Instructions for the task:
Retype, word for word, each line between the lines holding "orange cone H1 level 2 -> none" and "cyan tile D8:D9", inclusive, and leave the rest of the data alone.

........

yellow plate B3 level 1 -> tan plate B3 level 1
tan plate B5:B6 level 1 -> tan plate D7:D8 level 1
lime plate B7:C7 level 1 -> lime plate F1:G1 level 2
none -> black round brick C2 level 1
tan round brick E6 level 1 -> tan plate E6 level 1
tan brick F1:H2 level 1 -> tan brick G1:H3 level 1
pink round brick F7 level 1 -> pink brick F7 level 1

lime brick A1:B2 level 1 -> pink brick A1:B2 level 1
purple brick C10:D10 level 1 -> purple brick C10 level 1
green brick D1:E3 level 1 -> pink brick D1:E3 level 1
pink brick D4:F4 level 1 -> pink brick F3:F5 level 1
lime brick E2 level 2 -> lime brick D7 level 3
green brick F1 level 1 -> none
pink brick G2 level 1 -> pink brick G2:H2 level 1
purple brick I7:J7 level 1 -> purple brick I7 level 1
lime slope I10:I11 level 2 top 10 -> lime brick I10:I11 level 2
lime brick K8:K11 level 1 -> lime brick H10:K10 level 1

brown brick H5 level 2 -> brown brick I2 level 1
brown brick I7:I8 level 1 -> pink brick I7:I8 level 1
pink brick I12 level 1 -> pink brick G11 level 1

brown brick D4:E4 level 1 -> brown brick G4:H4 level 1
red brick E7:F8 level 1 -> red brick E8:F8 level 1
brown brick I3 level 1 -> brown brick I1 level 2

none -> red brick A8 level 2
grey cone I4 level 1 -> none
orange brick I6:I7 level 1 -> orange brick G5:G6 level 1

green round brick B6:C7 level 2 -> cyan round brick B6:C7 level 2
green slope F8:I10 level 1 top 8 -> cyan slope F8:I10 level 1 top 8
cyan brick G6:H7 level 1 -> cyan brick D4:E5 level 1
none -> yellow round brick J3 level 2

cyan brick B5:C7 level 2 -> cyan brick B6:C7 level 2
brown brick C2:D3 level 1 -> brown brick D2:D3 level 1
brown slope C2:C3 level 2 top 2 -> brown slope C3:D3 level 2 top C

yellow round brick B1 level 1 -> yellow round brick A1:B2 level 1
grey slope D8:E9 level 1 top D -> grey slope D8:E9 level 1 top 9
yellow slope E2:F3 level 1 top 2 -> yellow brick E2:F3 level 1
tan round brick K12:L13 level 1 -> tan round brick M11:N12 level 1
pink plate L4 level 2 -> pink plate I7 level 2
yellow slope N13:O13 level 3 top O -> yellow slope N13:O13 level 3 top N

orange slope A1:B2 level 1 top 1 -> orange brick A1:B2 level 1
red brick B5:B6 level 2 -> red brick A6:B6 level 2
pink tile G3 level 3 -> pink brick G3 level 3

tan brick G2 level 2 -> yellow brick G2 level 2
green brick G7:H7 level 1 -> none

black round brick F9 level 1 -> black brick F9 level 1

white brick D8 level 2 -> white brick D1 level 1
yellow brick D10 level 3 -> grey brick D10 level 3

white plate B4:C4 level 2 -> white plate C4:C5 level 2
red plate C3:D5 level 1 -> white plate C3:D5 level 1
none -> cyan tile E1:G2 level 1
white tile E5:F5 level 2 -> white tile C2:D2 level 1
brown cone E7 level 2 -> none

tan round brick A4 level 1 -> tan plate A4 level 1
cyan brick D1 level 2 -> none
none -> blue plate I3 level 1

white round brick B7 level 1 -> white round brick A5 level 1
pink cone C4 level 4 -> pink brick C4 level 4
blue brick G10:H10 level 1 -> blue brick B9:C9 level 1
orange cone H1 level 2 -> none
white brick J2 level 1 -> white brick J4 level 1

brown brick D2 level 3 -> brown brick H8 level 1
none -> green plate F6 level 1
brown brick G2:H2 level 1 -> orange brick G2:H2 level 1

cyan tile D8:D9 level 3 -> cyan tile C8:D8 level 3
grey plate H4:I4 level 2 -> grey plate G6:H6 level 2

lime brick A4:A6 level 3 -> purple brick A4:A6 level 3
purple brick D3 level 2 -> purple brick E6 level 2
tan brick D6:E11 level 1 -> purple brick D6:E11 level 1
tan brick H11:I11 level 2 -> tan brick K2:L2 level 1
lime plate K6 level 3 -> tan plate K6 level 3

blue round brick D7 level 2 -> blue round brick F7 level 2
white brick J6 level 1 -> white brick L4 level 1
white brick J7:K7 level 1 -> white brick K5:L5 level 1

........

Output of the exercise:
orange cone H1 level 2 -> none
white brick J2 level 1 -> white brick J4 level 1

brown brick D2 level 3 -> brown brick H8 level 1
none -> green plate F6 level 1
brown brick G2:H2 level 1 -> orange brick G2:H2 level 1

cyan tile D8:D9 level 3 -> cyan tile C8:D8 level 3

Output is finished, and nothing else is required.